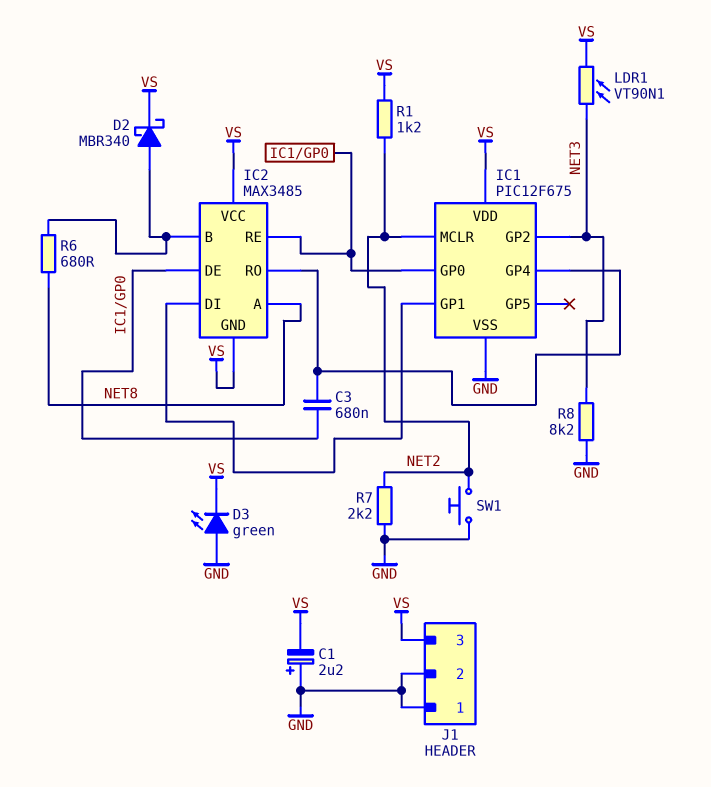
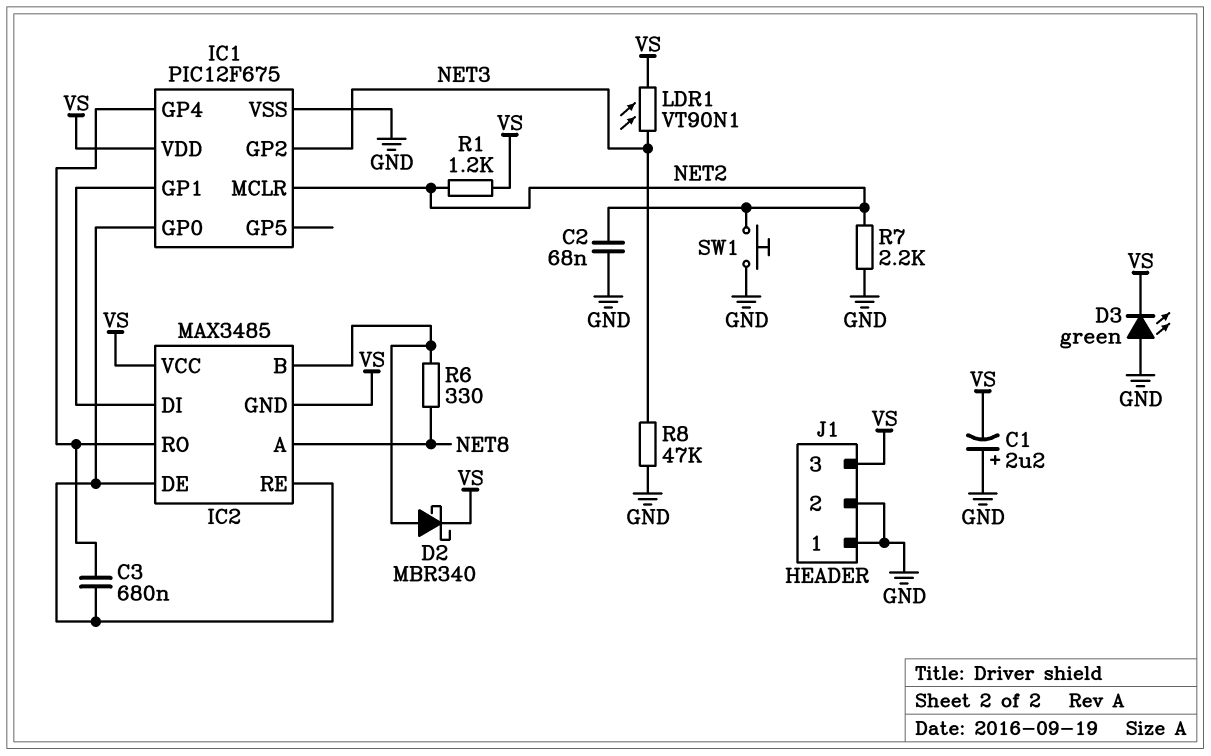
C2: none -> 68nF (GND, NET2)
R6: 680 (IC2/B, NET8) -> 330 (IC2/B, NET8)
R8: 8.2k (GND, NET3) -> 47k (GND, NET3)

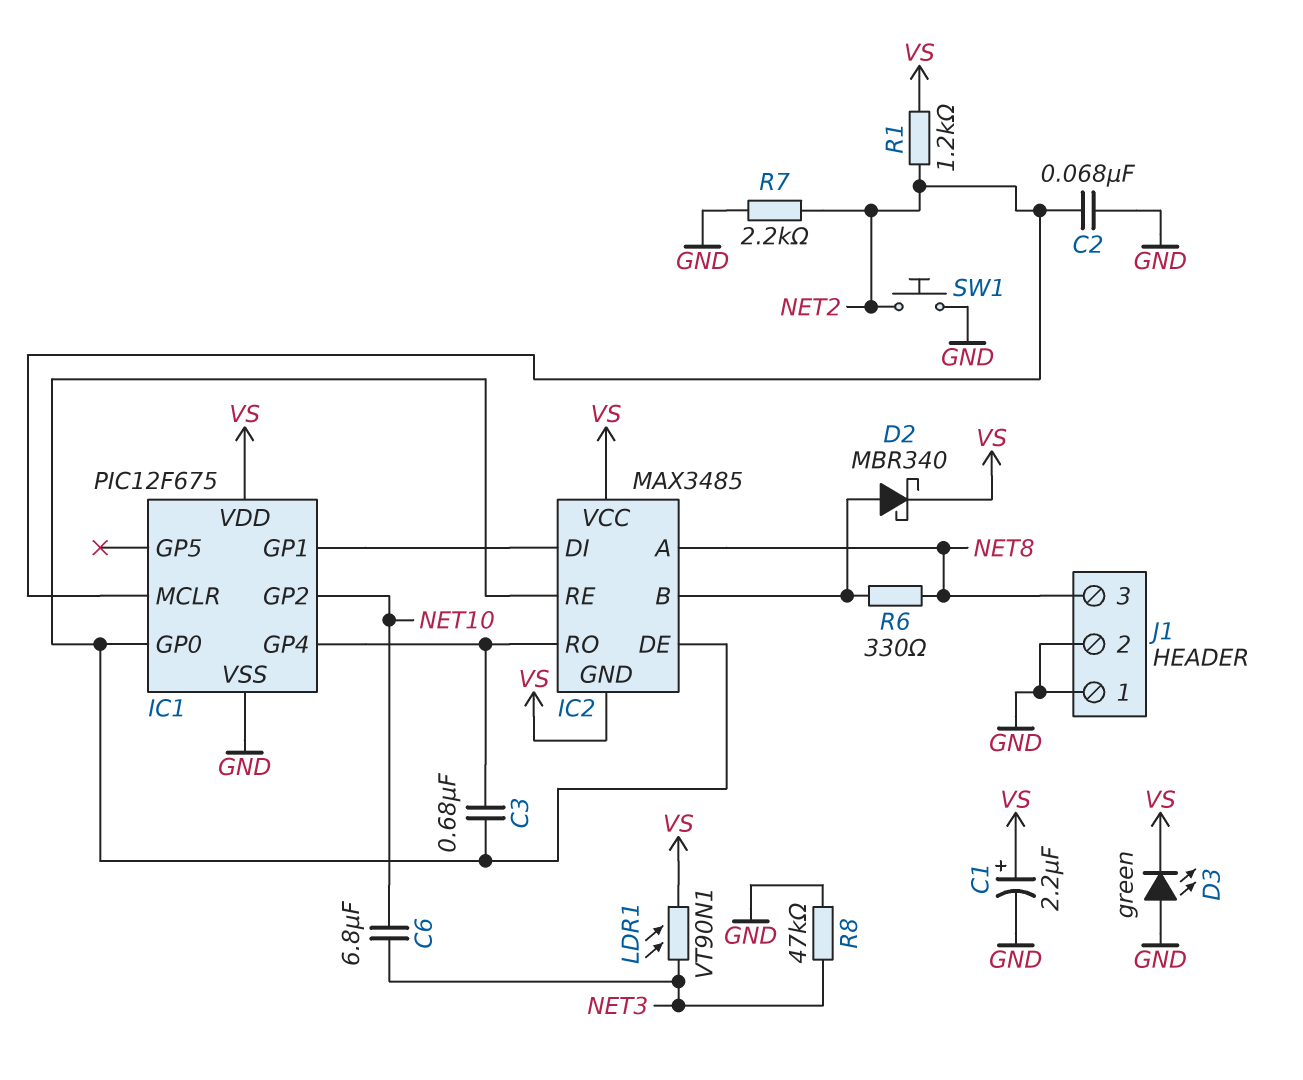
C1: 2.2uF (plus GND, minus VS) -> 2.2uF (plus VS, minus GND)
C6: none -> 6.8uF (NET3, NET10)
IC1 pin GP2: NET3 -> NET10
J1 pin 3: VS -> NET8

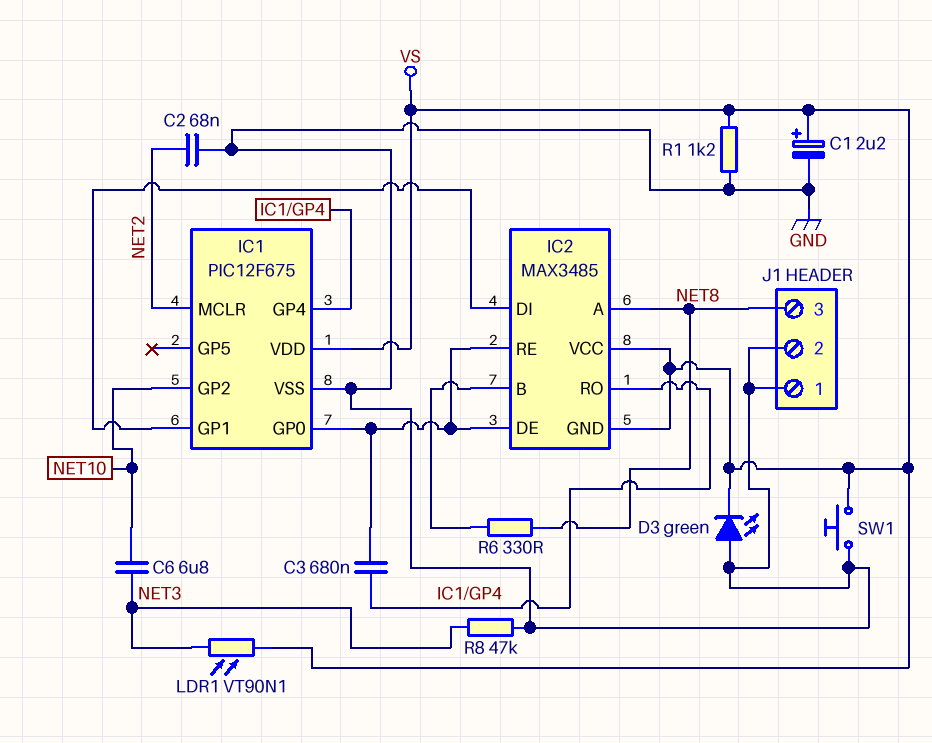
D2: schottky MBR340 (A IC2/B, K VS) -> none
R1: 1.2k (NET2, VS) -> 1.2k (GND, VS)
R7: 2.2k (GND, NET2) -> none
SW1: button (GND, NET2) -> button (GND, VS)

Description of the task:
All the records above need to be given again word for word. Skip the pictures.

Exercise result:
C2: none -> 68nF (GND, NET2)
R6: 680 (IC2/B, NET8) -> 330 (IC2/B, NET8)
R8: 8.2k (GND, NET3) -> 47k (GND, NET3)

C1: 2.2uF (plus GND, minus VS) -> 2.2uF (plus VS, minus GND)
C6: none -> 6.8uF (NET3, NET10)
IC1 pin GP2: NET3 -> NET10
J1 pin 3: VS -> NET8

D2: schottky MBR340 (A IC2/B, K VS) -> none
R1: 1.2k (NET2, VS) -> 1.2k (GND, VS)
R7: 2.2k (GND, NET2) -> none
SW1: button (GND, NET2) -> button (GND, VS)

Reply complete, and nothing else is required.